_Required work_
From the line containing "DIGITS2 pin DIO: D7 -> D5" through the last line of the entries, set down every line exactly and add nothing.

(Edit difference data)
────────────────────
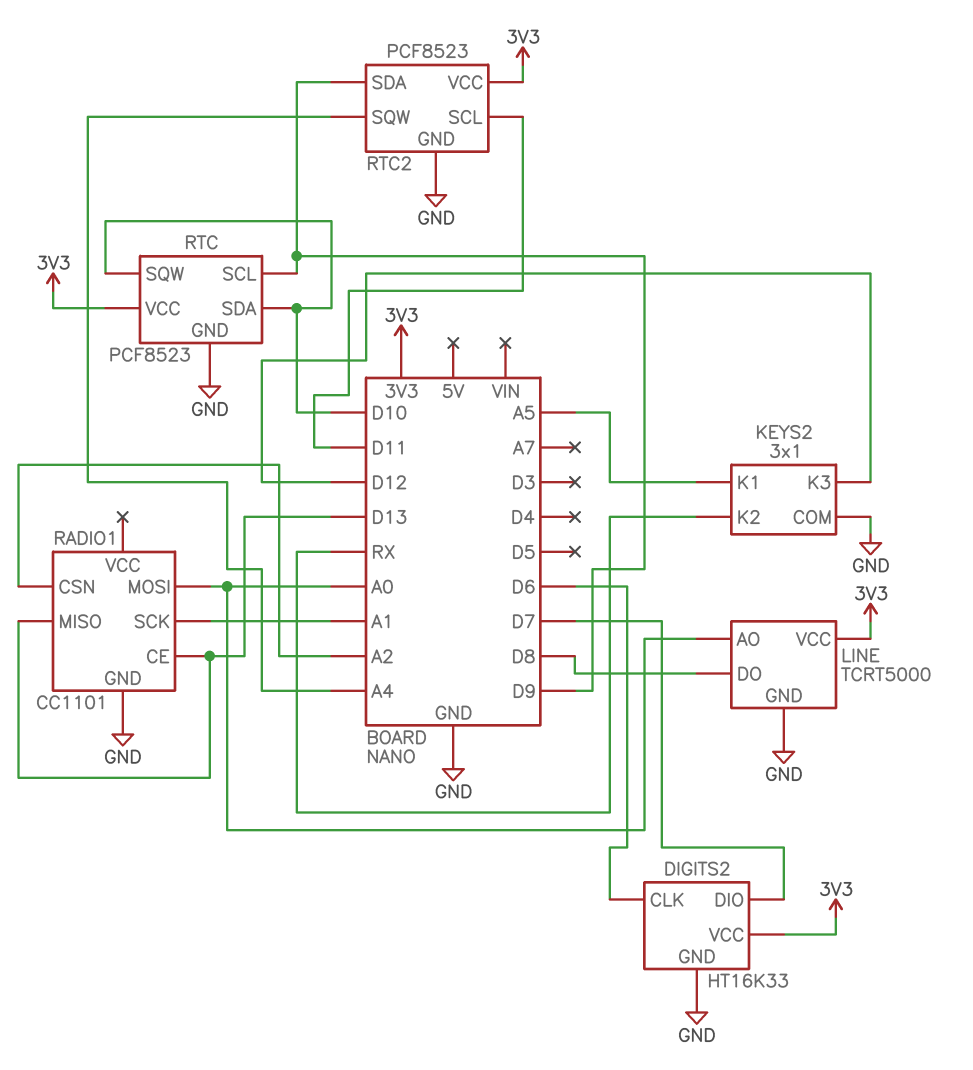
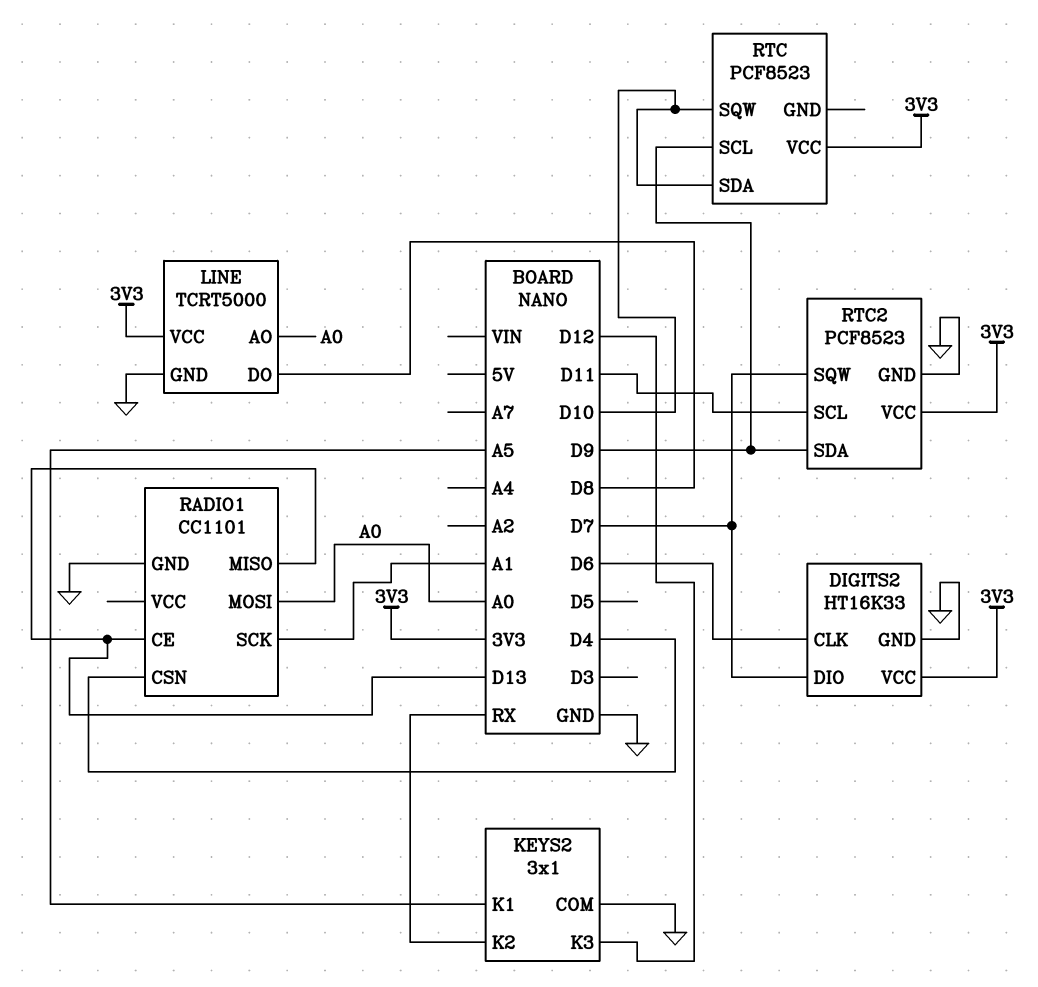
RADIO1 pin CSN: A2 -> D4
RTC pin GND: GND -> none
RTC2 pin SQW: A4 -> D7

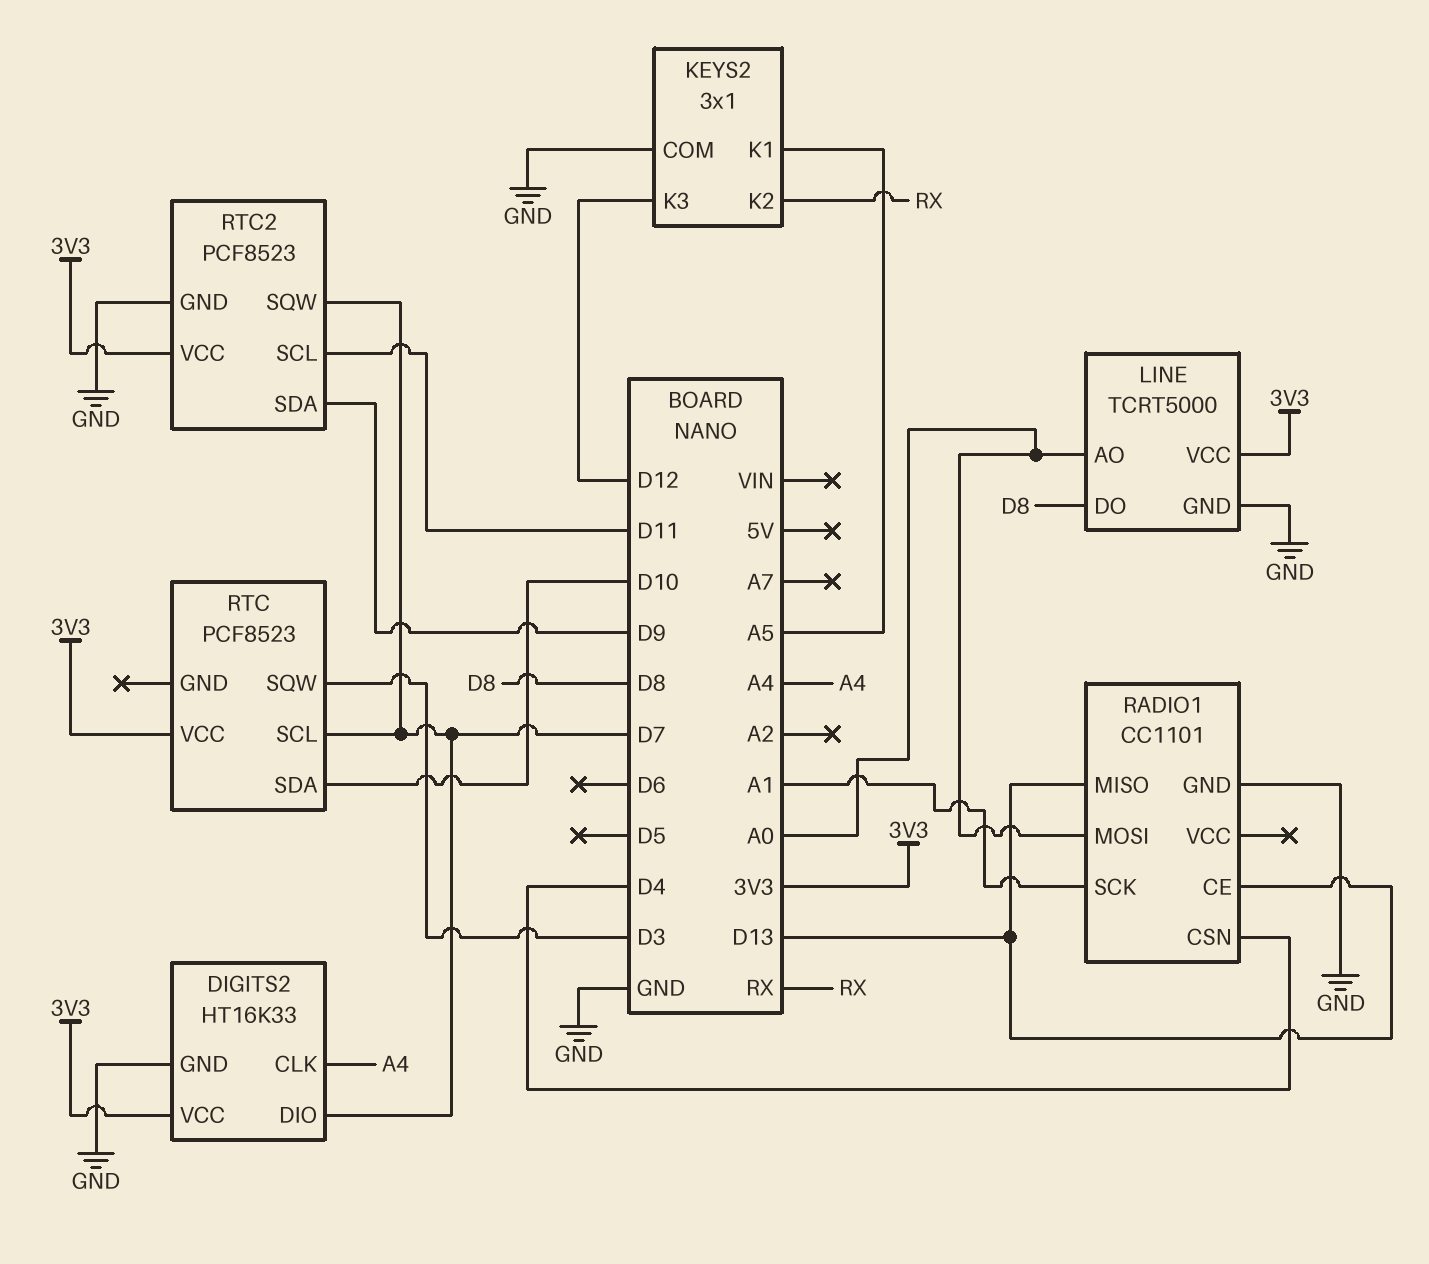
DIGITS2 pin CLK: D6 -> A4
RTC pin SCL: D9 -> D7
RTC pin SQW: D10 -> D3

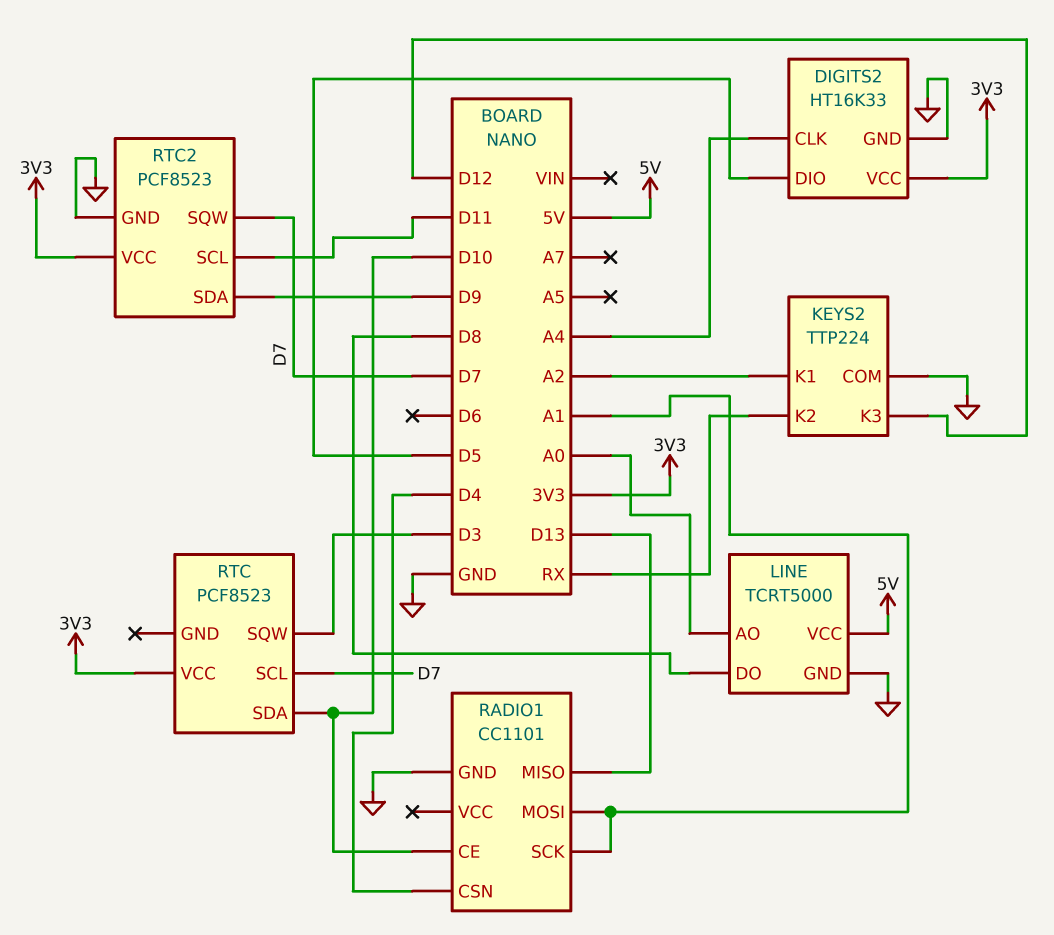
DIGITS2 pin DIO: D7 -> D5
KEYS2: 3x1 -> TTP224
KEYS2 pin K1: A5 -> A2
LINE pin VCC: 3V3 -> 5V
RADIO1 pin CE: D13 -> D10
RADIO1 pin MOSI: A0 -> A1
────────────────────
_Solution_
DIGITS2 pin DIO: D7 -> D5
KEYS2: 3x1 -> TTP224
KEYS2 pin K1: A5 -> A2
LINE pin VCC: 3V3 -> 5V
RADIO1 pin CE: D13 -> D10
RADIO1 pin MOSI: A0 -> A1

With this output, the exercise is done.